List, from the lines below, each one with "left" in it.

(Coordinate-based change listings)
┄┄┄┄┄┄

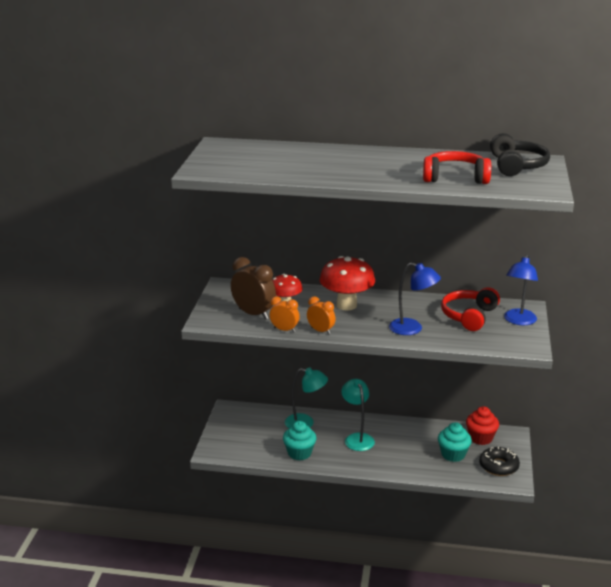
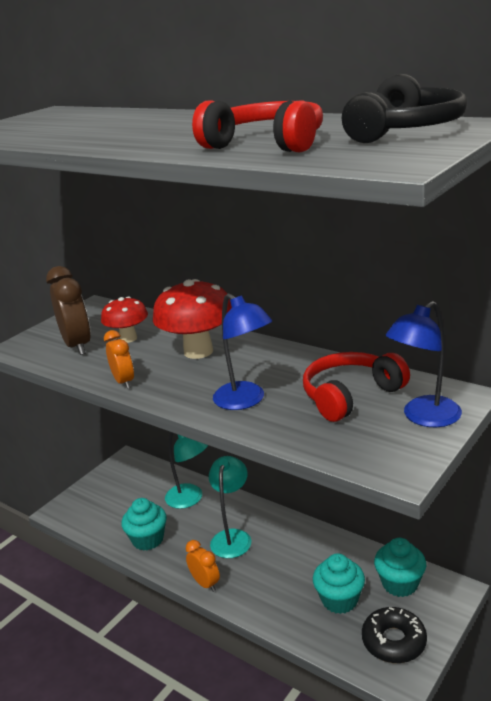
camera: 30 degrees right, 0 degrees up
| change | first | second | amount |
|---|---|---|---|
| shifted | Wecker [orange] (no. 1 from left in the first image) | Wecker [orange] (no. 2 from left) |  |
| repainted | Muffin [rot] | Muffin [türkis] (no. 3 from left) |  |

┄┄┄┄┄┄

REPLY TO THE EXERCISE
| shifted | Wecker [orange] (no. 1 from left in the first image) | Wecker [orange] (no. 2 from left) |  |
| repainted | Muffin [rot] | Muffin [türkis] (no. 3 from left) |  |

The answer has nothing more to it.